DATA EXTRACTS below:

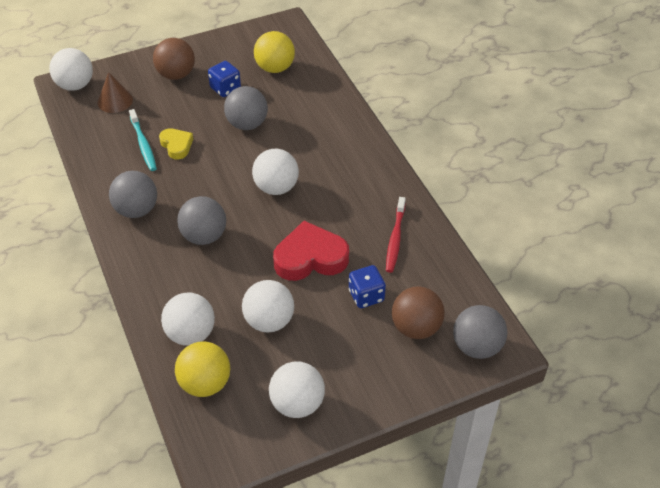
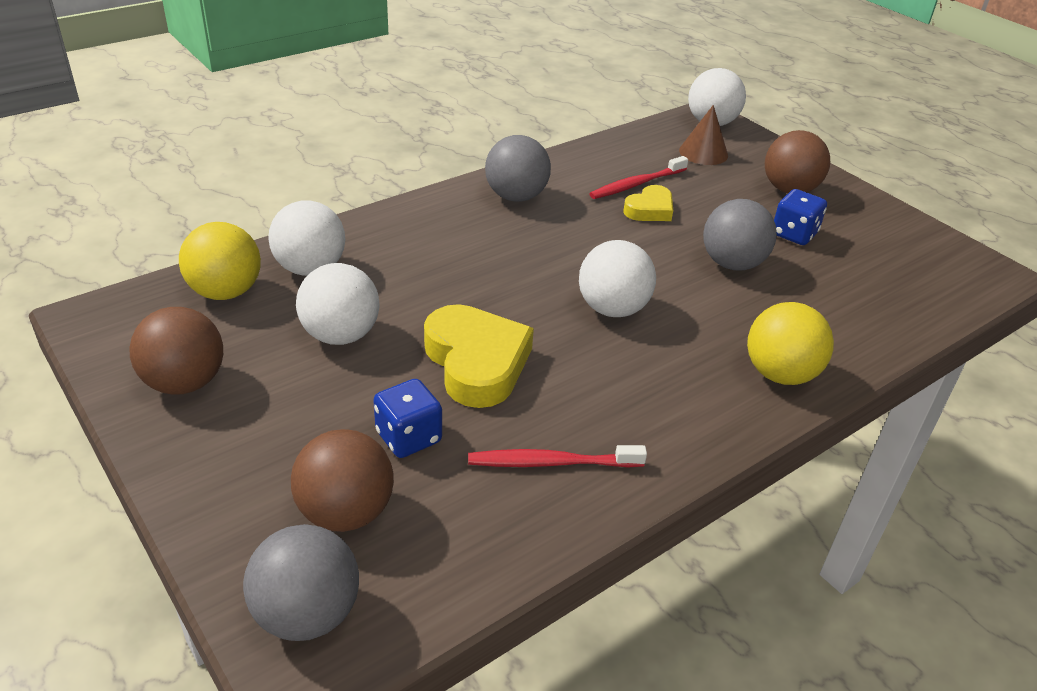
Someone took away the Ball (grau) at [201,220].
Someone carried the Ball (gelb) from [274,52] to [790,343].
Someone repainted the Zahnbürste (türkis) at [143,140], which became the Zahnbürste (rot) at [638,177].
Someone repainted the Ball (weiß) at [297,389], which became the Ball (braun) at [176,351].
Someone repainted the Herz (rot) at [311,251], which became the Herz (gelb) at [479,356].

End of DATA EXTRACTS.

▸ ABOUT THIS TASK
Please copy the data above exactly, omitting the pictures.

▸ RESPONSE FOR THIS EXERCISE
Someone took away the Ball (grau) at [201,220].
Someone carried the Ball (gelb) from [274,52] to [790,343].
Someone repainted the Zahnbürste (türkis) at [143,140], which became the Zahnbürste (rot) at [638,177].
Someone repainted the Ball (weiß) at [297,389], which became the Ball (braun) at [176,351].
Someone repainted the Herz (rot) at [311,251], which became the Herz (gelb) at [479,356].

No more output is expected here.